WORK TASK
Please transcribe the entries below without changing a single character.

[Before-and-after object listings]
○ ○ ○
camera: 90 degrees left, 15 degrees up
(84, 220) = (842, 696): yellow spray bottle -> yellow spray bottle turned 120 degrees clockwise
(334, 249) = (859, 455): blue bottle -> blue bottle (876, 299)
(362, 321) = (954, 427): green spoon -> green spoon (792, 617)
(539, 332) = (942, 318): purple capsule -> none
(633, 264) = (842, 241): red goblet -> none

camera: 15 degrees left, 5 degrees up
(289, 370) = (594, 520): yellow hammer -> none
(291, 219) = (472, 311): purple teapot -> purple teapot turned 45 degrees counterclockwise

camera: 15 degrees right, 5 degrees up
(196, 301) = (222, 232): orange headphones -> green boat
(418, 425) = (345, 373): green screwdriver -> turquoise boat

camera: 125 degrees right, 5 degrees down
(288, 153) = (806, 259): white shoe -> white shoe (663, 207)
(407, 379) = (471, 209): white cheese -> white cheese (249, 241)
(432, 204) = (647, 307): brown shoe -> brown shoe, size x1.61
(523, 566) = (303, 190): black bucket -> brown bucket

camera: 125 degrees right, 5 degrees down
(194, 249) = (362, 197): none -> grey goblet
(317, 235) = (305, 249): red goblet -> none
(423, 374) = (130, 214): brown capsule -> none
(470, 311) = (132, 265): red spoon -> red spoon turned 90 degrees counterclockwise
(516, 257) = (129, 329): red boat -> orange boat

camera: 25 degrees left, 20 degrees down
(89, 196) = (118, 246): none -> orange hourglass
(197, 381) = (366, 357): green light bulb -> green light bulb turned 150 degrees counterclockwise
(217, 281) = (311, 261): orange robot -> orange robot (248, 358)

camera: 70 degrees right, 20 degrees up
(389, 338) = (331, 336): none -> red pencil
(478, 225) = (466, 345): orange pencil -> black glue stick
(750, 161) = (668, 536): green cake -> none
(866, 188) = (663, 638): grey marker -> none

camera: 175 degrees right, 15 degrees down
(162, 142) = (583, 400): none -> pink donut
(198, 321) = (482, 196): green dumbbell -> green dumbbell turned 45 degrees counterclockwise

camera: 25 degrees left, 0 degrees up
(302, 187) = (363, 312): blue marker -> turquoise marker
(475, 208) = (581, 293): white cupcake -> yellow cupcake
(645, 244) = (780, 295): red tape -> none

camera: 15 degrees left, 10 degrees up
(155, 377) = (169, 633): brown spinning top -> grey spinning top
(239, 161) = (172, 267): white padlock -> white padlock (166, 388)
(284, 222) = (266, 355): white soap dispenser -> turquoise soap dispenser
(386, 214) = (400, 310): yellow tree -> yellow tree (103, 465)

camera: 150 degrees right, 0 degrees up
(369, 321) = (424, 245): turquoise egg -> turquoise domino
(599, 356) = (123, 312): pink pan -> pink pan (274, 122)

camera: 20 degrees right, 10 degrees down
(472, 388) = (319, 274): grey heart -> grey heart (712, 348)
○ ○ ○
EXERCISE SOLUTION
camera: 90 degrees left, 15 degrees up
(84, 220) = (842, 696): yellow spray bottle -> yellow spray bottle turned 120 degrees clockwise
(334, 249) = (859, 455): blue bottle -> blue bottle (876, 299)
(362, 321) = (954, 427): green spoon -> green spoon (792, 617)
(539, 332) = (942, 318): purple capsule -> none
(633, 264) = (842, 241): red goblet -> none

camera: 15 degrees left, 5 degrees up
(289, 370) = (594, 520): yellow hammer -> none
(291, 219) = (472, 311): purple teapot -> purple teapot turned 45 degrees counterclockwise

camera: 15 degrees right, 5 degrees up
(196, 301) = (222, 232): orange headphones -> green boat
(418, 425) = (345, 373): green screwdriver -> turquoise boat

camera: 125 degrees right, 5 degrees down
(288, 153) = (806, 259): white shoe -> white shoe (663, 207)
(407, 379) = (471, 209): white cheese -> white cheese (249, 241)
(432, 204) = (647, 307): brown shoe -> brown shoe, size x1.61
(523, 566) = (303, 190): black bucket -> brown bucket

camera: 125 degrees right, 5 degrees down
(194, 249) = (362, 197): none -> grey goblet
(317, 235) = (305, 249): red goblet -> none
(423, 374) = (130, 214): brown capsule -> none
(470, 311) = (132, 265): red spoon -> red spoon turned 90 degrees counterclockwise
(516, 257) = (129, 329): red boat -> orange boat

camera: 25 degrees left, 20 degrees down
(89, 196) = (118, 246): none -> orange hourglass
(197, 381) = (366, 357): green light bulb -> green light bulb turned 150 degrees counterclockwise
(217, 281) = (311, 261): orange robot -> orange robot (248, 358)

camera: 70 degrees right, 20 degrees up
(389, 338) = (331, 336): none -> red pencil
(478, 225) = (466, 345): orange pencil -> black glue stick
(750, 161) = (668, 536): green cake -> none
(866, 188) = (663, 638): grey marker -> none

camera: 175 degrees right, 15 degrees down
(162, 142) = (583, 400): none -> pink donut
(198, 321) = (482, 196): green dumbbell -> green dumbbell turned 45 degrees counterclockwise

camera: 25 degrees left, 0 degrees up
(302, 187) = (363, 312): blue marker -> turquoise marker
(475, 208) = (581, 293): white cupcake -> yellow cupcake
(645, 244) = (780, 295): red tape -> none

camera: 15 degrees left, 10 degrees up
(155, 377) = (169, 633): brown spinning top -> grey spinning top
(239, 161) = (172, 267): white padlock -> white padlock (166, 388)
(284, 222) = (266, 355): white soap dispenser -> turquoise soap dispenser
(386, 214) = (400, 310): yellow tree -> yellow tree (103, 465)

camera: 150 degrees right, 0 degrees up
(369, 321) = (424, 245): turquoise egg -> turquoise domino
(599, 356) = (123, 312): pink pan -> pink pan (274, 122)

camera: 20 degrees right, 10 degrees down
(472, 388) = (319, 274): grey heart -> grey heart (712, 348)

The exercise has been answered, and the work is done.